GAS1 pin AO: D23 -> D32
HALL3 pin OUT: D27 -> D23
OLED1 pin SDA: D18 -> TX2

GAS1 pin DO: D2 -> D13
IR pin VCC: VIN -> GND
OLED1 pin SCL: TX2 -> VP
...
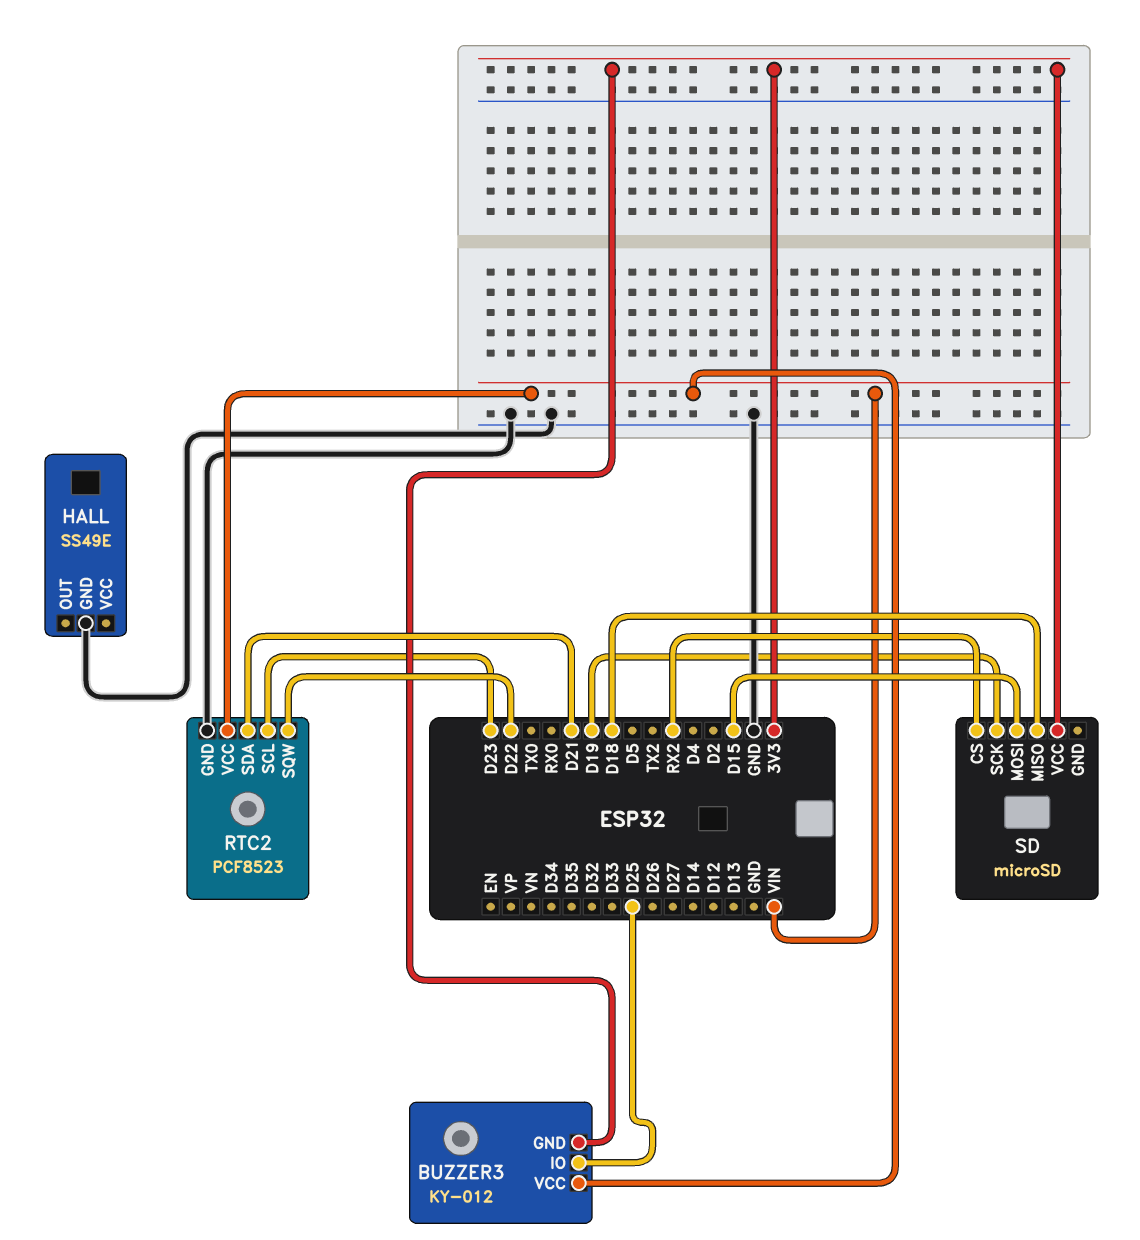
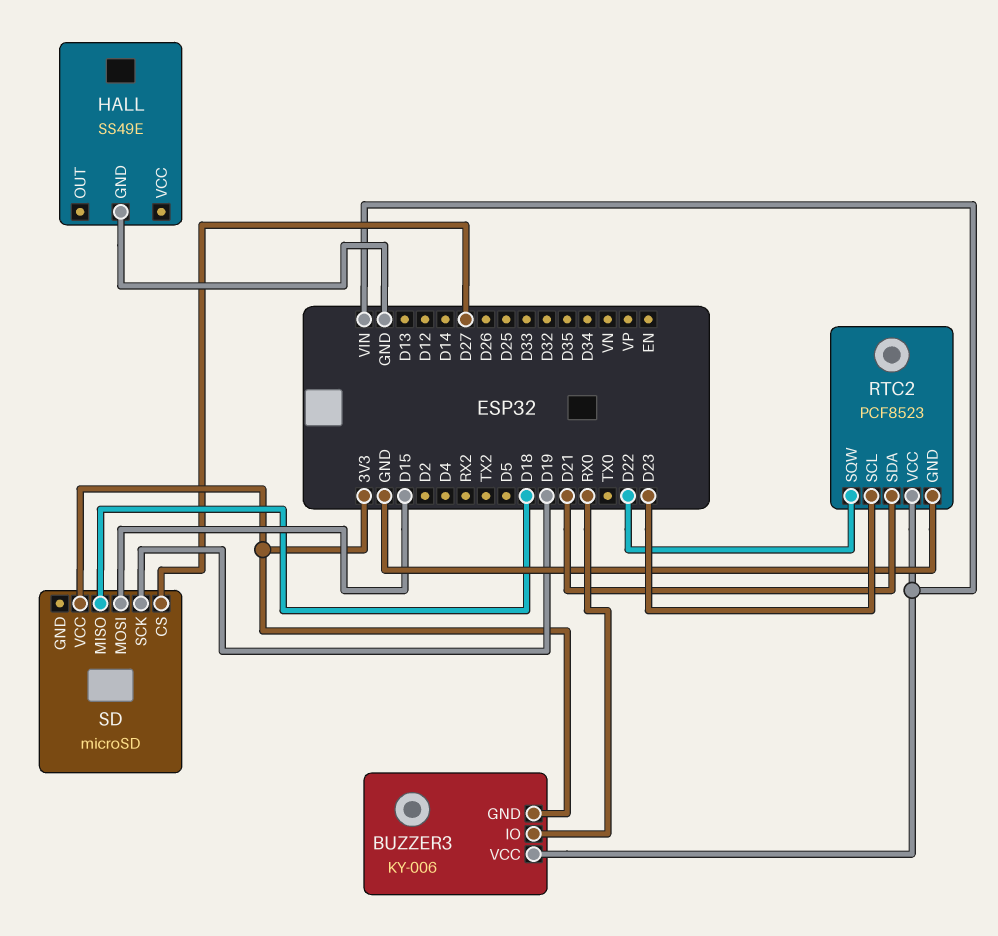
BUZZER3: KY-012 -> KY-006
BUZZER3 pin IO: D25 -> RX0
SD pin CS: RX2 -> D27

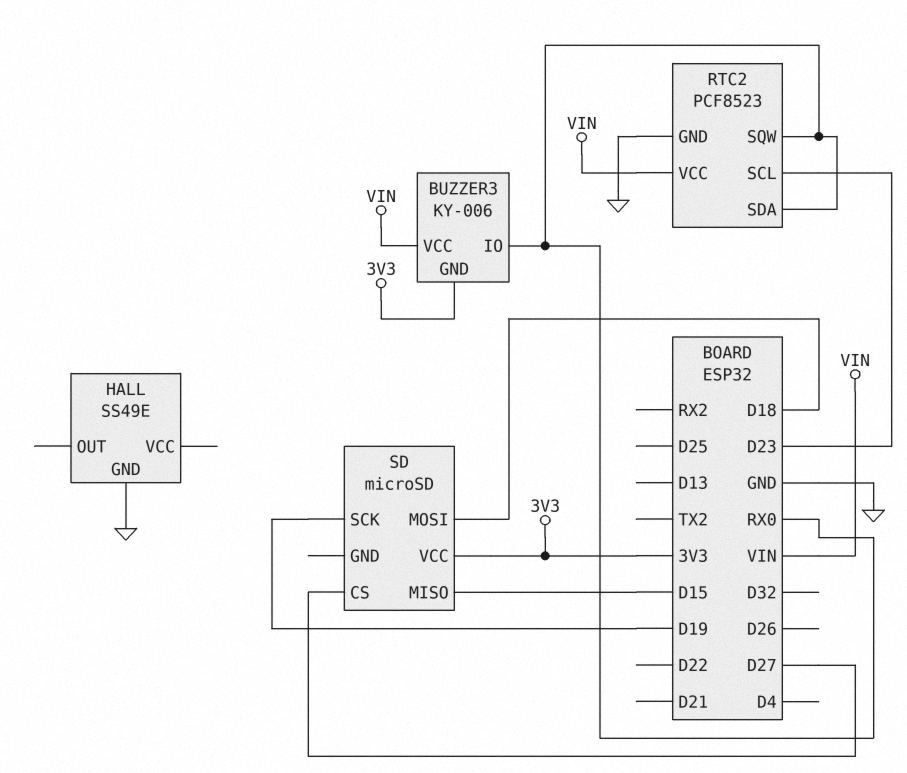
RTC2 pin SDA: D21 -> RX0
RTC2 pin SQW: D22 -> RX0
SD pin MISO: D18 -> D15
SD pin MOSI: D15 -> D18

**Exercise prompt**
All that belongs in your answer is the stretch of entries above from the line with "HALL3 pin OUT: D27 -> D23" through the line with "OLED1 pin SCL: TX2 -> VP", printed exactly.

**Solution to this task**
HALL3 pin OUT: D27 -> D23
OLED1 pin SDA: D18 -> TX2

GAS1 pin DO: D2 -> D13
IR pin VCC: VIN -> GND
OLED1 pin SCL: TX2 -> VP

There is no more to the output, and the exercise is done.